__PROBLEM DETAILS__
Each line of the material beneath should be duplicated exactly.

__SUPPLIED RECORDS__
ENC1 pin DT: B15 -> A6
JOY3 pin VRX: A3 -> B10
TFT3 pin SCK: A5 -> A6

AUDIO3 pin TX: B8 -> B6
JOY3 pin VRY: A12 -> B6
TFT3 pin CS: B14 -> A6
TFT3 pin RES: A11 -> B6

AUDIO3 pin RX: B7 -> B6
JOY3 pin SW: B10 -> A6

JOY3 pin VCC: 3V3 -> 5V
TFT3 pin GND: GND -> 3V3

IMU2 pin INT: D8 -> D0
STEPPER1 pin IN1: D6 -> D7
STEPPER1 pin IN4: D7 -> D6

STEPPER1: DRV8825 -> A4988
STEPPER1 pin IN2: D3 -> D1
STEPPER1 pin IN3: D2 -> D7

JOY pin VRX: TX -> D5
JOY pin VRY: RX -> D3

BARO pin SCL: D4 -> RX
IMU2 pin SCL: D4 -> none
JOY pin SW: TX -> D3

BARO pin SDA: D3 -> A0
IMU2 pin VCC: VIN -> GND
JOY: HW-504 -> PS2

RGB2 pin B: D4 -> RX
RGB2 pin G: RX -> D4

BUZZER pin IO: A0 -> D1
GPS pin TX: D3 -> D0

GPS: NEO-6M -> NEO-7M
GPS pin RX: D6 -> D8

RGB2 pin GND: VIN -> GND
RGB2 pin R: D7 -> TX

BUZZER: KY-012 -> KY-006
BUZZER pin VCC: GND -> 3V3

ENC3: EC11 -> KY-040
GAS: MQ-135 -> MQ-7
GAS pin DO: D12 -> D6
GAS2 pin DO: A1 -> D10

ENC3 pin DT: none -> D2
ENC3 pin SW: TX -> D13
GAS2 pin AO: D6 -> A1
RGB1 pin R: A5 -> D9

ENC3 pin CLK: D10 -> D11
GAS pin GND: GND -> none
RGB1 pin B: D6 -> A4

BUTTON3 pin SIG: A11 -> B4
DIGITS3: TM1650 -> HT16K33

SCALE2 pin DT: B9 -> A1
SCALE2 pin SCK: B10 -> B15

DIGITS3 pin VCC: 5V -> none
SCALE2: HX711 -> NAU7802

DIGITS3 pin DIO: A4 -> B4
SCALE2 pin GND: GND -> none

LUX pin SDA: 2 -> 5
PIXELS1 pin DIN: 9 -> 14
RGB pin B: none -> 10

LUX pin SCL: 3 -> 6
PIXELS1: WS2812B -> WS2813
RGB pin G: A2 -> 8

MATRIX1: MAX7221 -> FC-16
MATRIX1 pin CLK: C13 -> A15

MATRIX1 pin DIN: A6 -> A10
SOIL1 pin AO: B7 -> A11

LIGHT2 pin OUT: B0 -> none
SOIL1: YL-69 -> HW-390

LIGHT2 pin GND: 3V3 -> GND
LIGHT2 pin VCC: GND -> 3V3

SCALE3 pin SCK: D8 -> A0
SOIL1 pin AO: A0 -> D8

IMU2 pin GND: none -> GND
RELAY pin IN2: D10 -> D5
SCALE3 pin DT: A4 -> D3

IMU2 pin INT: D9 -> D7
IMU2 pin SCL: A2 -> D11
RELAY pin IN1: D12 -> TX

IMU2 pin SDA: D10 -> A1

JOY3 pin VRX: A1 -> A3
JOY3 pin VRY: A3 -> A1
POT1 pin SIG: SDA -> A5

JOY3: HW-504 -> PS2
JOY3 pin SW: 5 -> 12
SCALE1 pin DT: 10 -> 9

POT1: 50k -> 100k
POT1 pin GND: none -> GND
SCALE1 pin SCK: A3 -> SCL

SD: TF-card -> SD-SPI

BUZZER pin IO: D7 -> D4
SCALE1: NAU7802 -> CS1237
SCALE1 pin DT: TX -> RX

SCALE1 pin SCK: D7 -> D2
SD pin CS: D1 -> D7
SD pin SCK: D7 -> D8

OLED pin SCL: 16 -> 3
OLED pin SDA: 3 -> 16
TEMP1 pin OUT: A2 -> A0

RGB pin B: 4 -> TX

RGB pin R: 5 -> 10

__THE ANSWER__
ENC1 pin DT: B15 -> A6
JOY3 pin VRX: A3 -> B10
TFT3 pin SCK: A5 -> A6

AUDIO3 pin TX: B8 -> B6
JOY3 pin VRY: A12 -> B6
TFT3 pin CS: B14 -> A6
TFT3 pin RES: A11 -> B6

AUDIO3 pin RX: B7 -> B6
JOY3 pin SW: B10 -> A6

JOY3 pin VCC: 3V3 -> 5V
TFT3 pin GND: GND -> 3V3

IMU2 pin INT: D8 -> D0
STEPPER1 pin IN1: D6 -> D7
STEPPER1 pin IN4: D7 -> D6

STEPPER1: DRV8825 -> A4988
STEPPER1 pin IN2: D3 -> D1
STEPPER1 pin IN3: D2 -> D7

JOY pin VRX: TX -> D5
JOY pin VRY: RX -> D3

BARO pin SCL: D4 -> RX
IMU2 pin SCL: D4 -> none
JOY pin SW: TX -> D3

BARO pin SDA: D3 -> A0
IMU2 pin VCC: VIN -> GND
JOY: HW-504 -> PS2

RGB2 pin B: D4 -> RX
RGB2 pin G: RX -> D4

BUZZER pin IO: A0 -> D1
GPS pin TX: D3 -> D0

GPS: NEO-6M -> NEO-7M
GPS pin RX: D6 -> D8

RGB2 pin GND: VIN -> GND
RGB2 pin R: D7 -> TX

BUZZER: KY-012 -> KY-006
BUZZER pin VCC: GND -> 3V3

ENC3: EC11 -> KY-040
GAS: MQ-135 -> MQ-7
GAS pin DO: D12 -> D6
GAS2 pin DO: A1 -> D10

ENC3 pin DT: none -> D2
ENC3 pin SW: TX -> D13
GAS2 pin AO: D6 -> A1
RGB1 pin R: A5 -> D9

ENC3 pin CLK: D10 -> D11
GAS pin GND: GND -> none
RGB1 pin B: D6 -> A4

BUTTON3 pin SIG: A11 -> B4
DIGITS3: TM1650 -> HT16K33

SCALE2 pin DT: B9 -> A1
SCALE2 pin SCK: B10 -> B15

DIGITS3 pin VCC: 5V -> none
SCALE2: HX711 -> NAU7802

DIGITS3 pin DIO: A4 -> B4
SCALE2 pin GND: GND -> none

LUX pin SDA: 2 -> 5
PIXELS1 pin DIN: 9 -> 14
RGB pin B: none -> 10

LUX pin SCL: 3 -> 6
PIXELS1: WS2812B -> WS2813
RGB pin G: A2 -> 8

MATRIX1: MAX7221 -> FC-16
MATRIX1 pin CLK: C13 -> A15

MATRIX1 pin DIN: A6 -> A10
SOIL1 pin AO: B7 -> A11

LIGHT2 pin OUT: B0 -> none
SOIL1: YL-69 -> HW-390

LIGHT2 pin GND: 3V3 -> GND
LIGHT2 pin VCC: GND -> 3V3

SCALE3 pin SCK: D8 -> A0
SOIL1 pin AO: A0 -> D8

IMU2 pin GND: none -> GND
RELAY pin IN2: D10 -> D5
SCALE3 pin DT: A4 -> D3

IMU2 pin INT: D9 -> D7
IMU2 pin SCL: A2 -> D11
RELAY pin IN1: D12 -> TX

IMU2 pin SDA: D10 -> A1

JOY3 pin VRX: A1 -> A3
JOY3 pin VRY: A3 -> A1
POT1 pin SIG: SDA -> A5

JOY3: HW-504 -> PS2
JOY3 pin SW: 5 -> 12
SCALE1 pin DT: 10 -> 9

POT1: 50k -> 100k
POT1 pin GND: none -> GND
SCALE1 pin SCK: A3 -> SCL

SD: TF-card -> SD-SPI

BUZZER pin IO: D7 -> D4
SCALE1: NAU7802 -> CS1237
SCALE1 pin DT: TX -> RX

SCALE1 pin SCK: D7 -> D2
SD pin CS: D1 -> D7
SD pin SCK: D7 -> D8

OLED pin SCL: 16 -> 3
OLED pin SDA: 3 -> 16
TEMP1 pin OUT: A2 -> A0

RGB pin B: 4 -> TX

RGB pin R: 5 -> 10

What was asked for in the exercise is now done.